* [EXERCISE REQUIREMENTS]
In the records below, find the line with "camera: 30 degrees left, 5 degrees up" and the line with "(259, 490) = (232, 681): orange"; return exactly those lines and every line between them.

* [DATA LISTING]
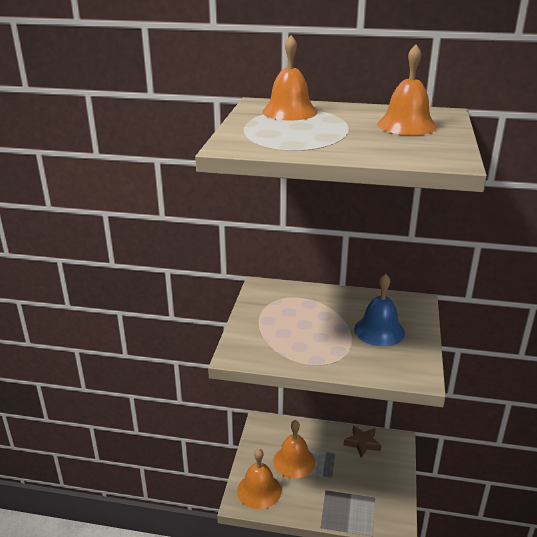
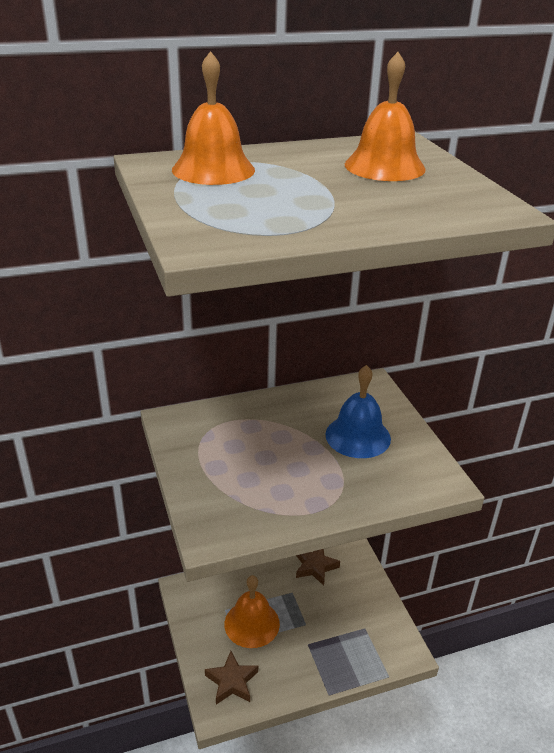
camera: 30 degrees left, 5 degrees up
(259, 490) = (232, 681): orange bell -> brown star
* * *
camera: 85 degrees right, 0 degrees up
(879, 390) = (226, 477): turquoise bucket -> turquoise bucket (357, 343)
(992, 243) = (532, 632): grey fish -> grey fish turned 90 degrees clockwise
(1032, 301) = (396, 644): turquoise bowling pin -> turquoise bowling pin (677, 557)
...
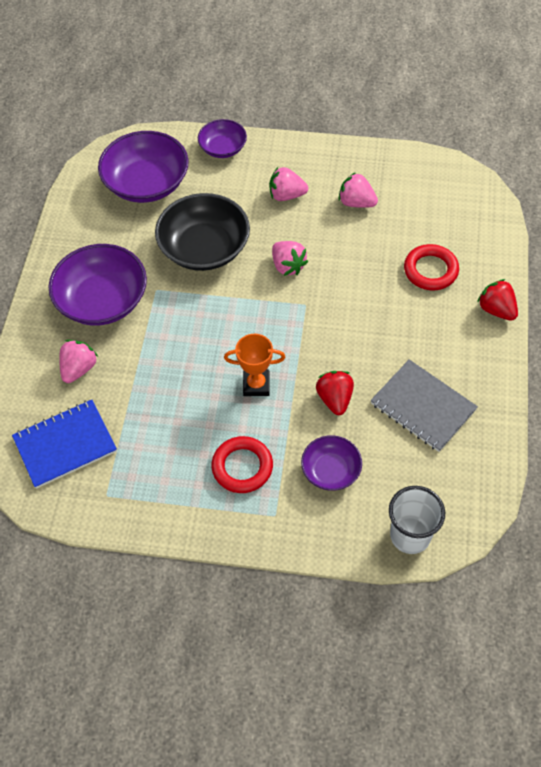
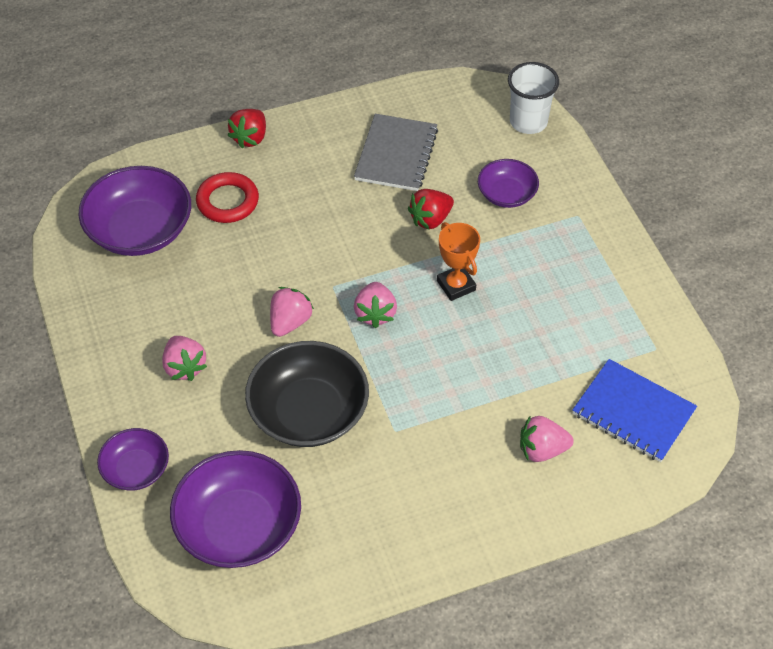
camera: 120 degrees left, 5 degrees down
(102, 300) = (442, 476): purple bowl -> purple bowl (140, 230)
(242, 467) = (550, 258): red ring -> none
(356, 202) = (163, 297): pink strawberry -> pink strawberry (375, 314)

* [SOLUTION TO THIS TASK]
camera: 30 degrees left, 5 degrees up
(259, 490) = (232, 681): orange bell -> brown star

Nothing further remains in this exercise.